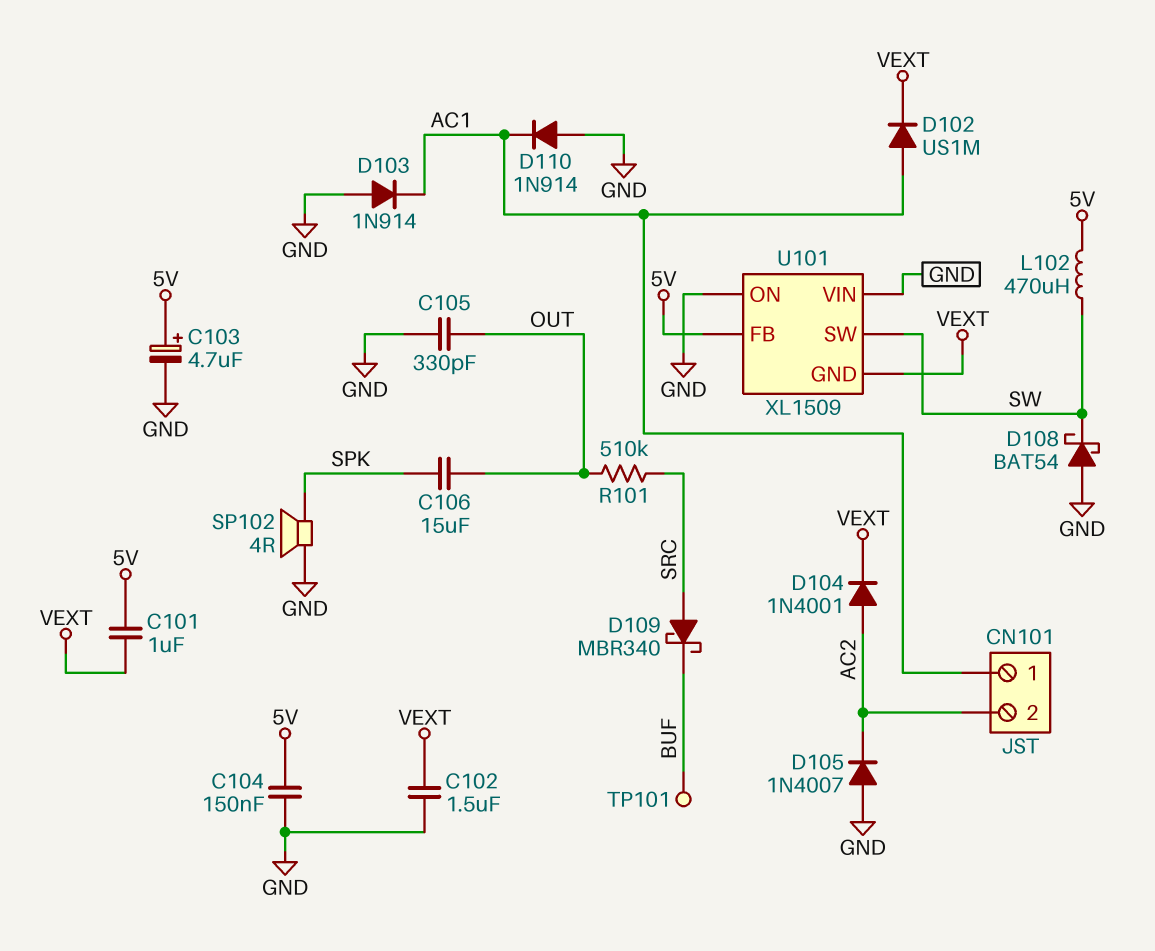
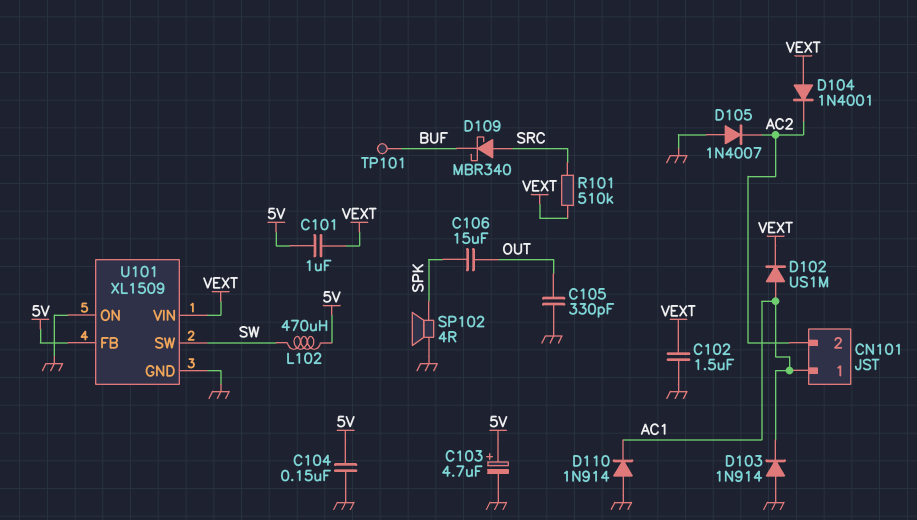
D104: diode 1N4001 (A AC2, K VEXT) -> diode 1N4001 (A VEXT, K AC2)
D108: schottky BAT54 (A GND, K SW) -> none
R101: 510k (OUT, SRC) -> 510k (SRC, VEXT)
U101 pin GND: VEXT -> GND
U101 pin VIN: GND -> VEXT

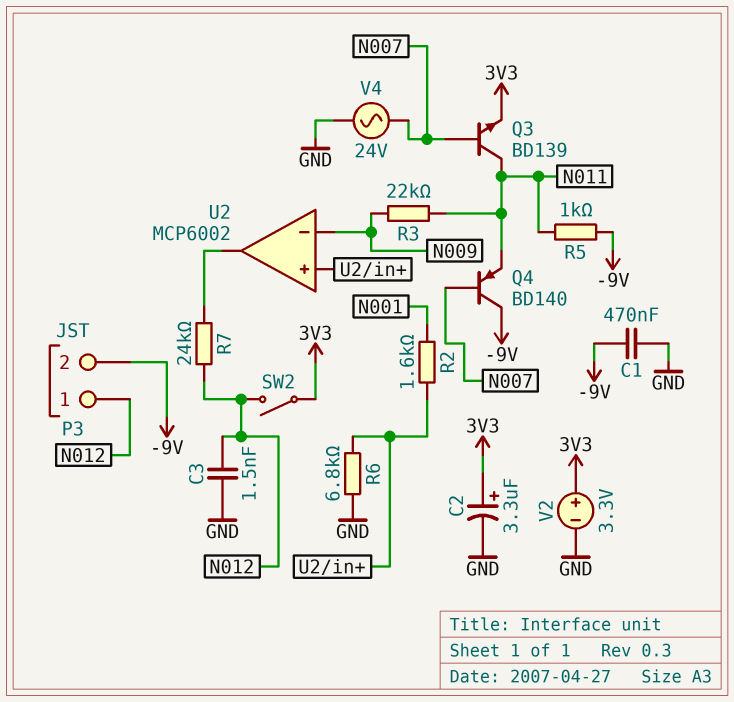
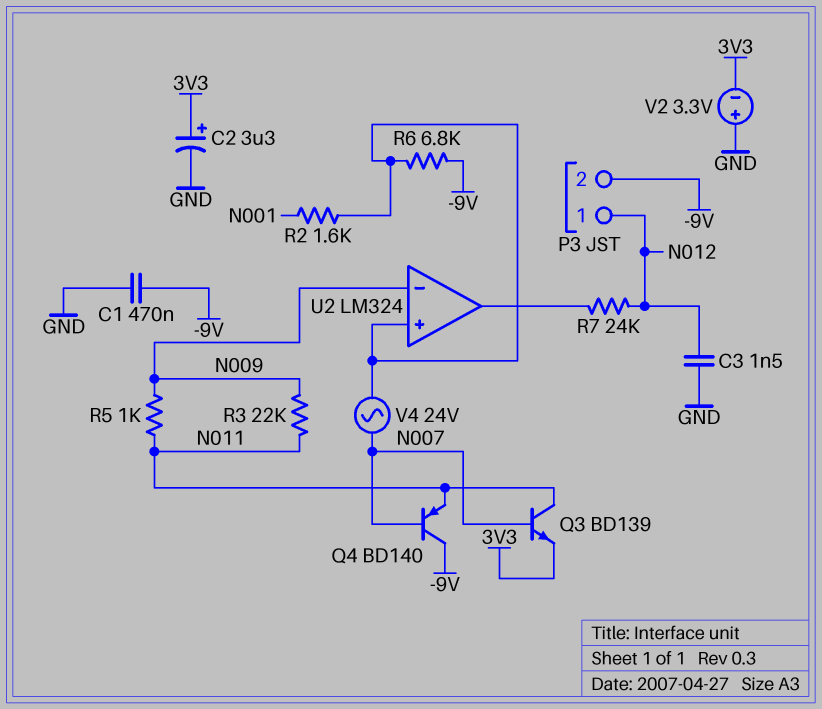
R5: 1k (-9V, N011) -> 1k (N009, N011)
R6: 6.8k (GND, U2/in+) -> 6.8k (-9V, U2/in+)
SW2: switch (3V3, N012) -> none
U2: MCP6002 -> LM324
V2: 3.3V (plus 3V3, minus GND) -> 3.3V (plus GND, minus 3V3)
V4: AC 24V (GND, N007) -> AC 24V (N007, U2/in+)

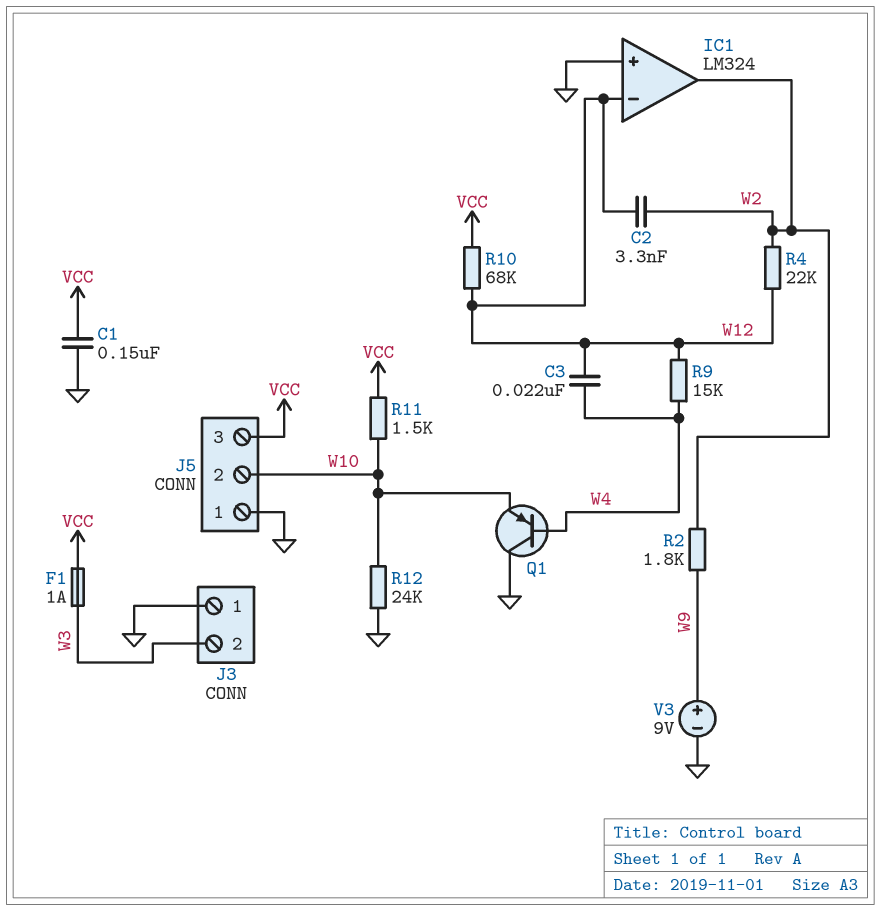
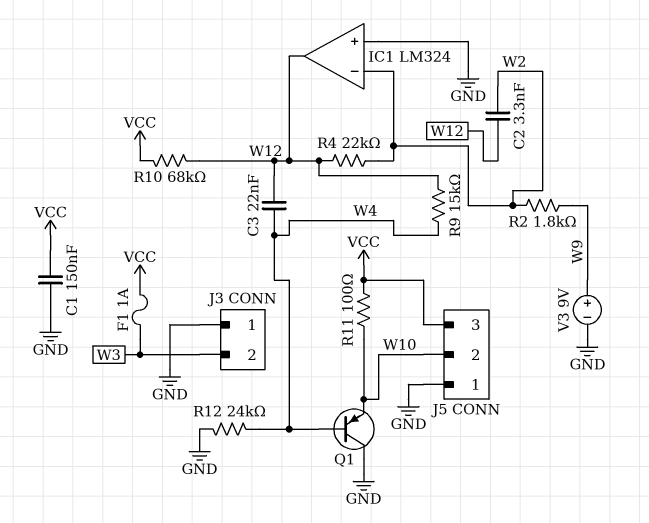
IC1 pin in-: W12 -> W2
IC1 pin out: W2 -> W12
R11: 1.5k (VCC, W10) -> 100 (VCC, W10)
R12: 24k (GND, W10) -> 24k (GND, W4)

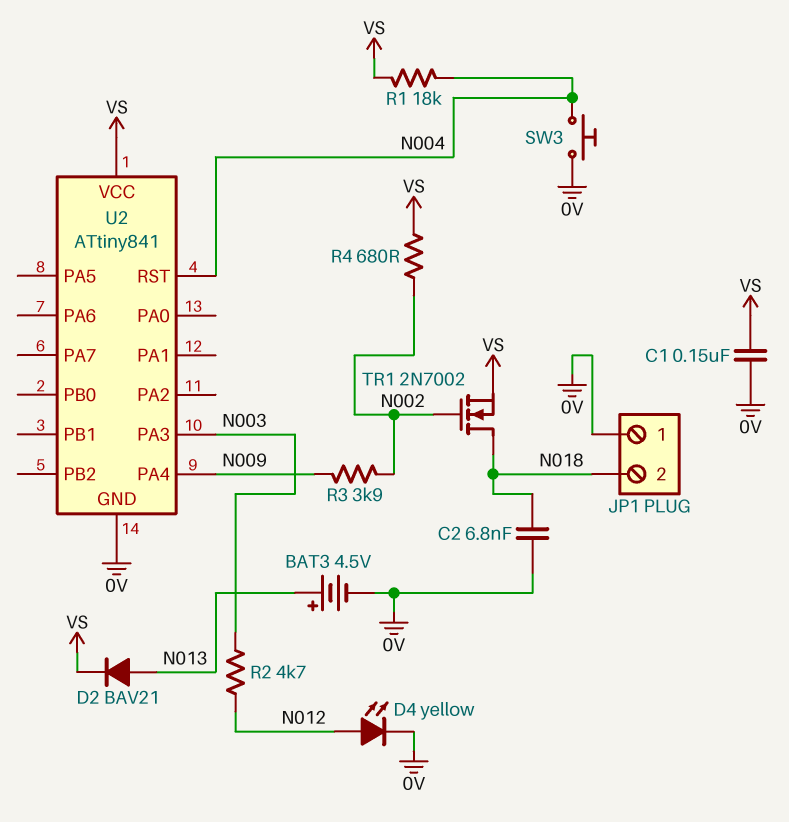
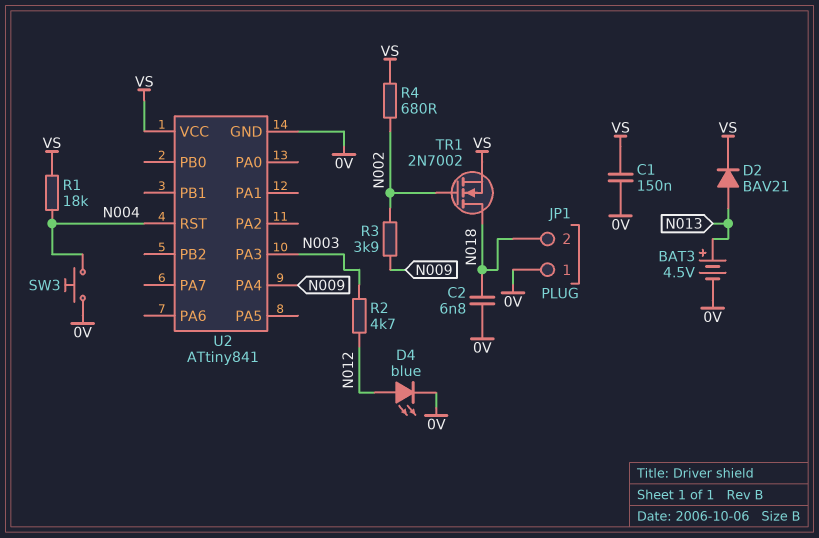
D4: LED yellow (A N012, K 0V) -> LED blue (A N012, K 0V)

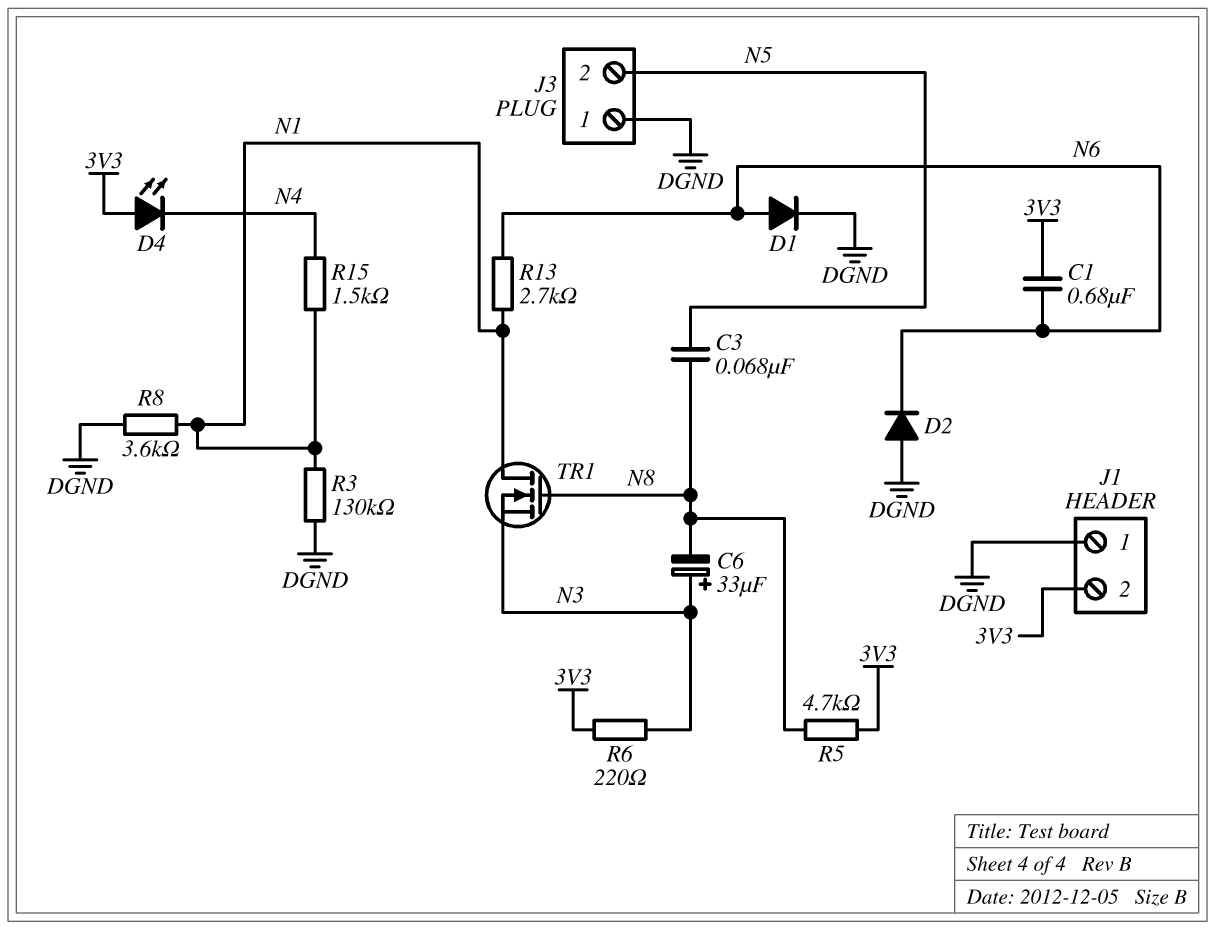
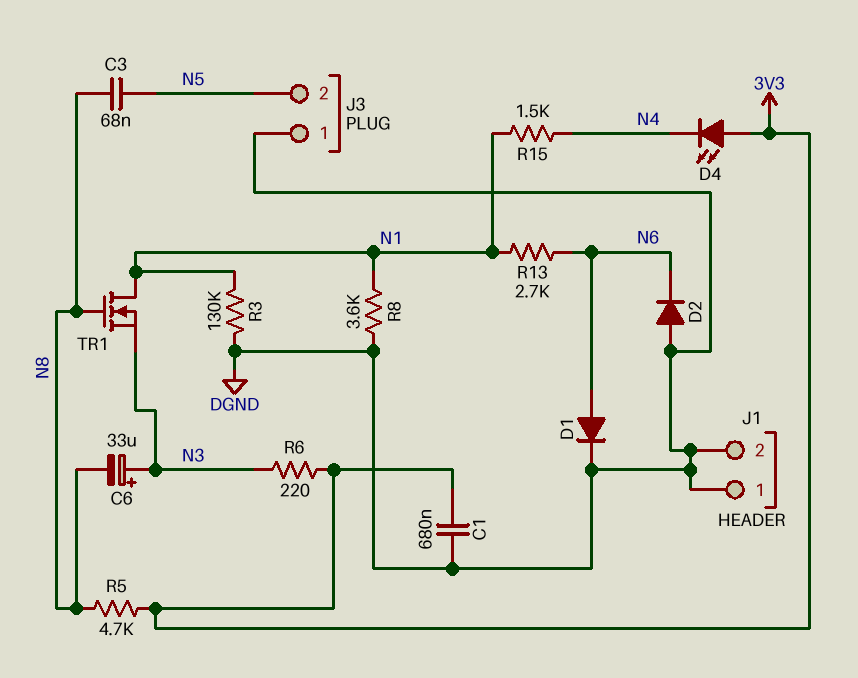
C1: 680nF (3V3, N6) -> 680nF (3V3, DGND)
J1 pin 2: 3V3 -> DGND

**What is needed**: Your answer should be the lines from the opening of the records through the line with "IC1 pin out: W2 -> W12", both ends retyped exactly and pictures left out.

**Response to the exercise**:
D104: diode 1N4001 (A AC2, K VEXT) -> diode 1N4001 (A VEXT, K AC2)
D108: schottky BAT54 (A GND, K SW) -> none
R101: 510k (OUT, SRC) -> 510k (SRC, VEXT)
U101 pin GND: VEXT -> GND
U101 pin VIN: GND -> VEXT

R5: 1k (-9V, N011) -> 1k (N009, N011)
R6: 6.8k (GND, U2/in+) -> 6.8k (-9V, U2/in+)
SW2: switch (3V3, N012) -> none
U2: MCP6002 -> LM324
V2: 3.3V (plus 3V3, minus GND) -> 3.3V (plus GND, minus 3V3)
V4: AC 24V (GND, N007) -> AC 24V (N007, U2/in+)

IC1 pin in-: W12 -> W2
IC1 pin out: W2 -> W12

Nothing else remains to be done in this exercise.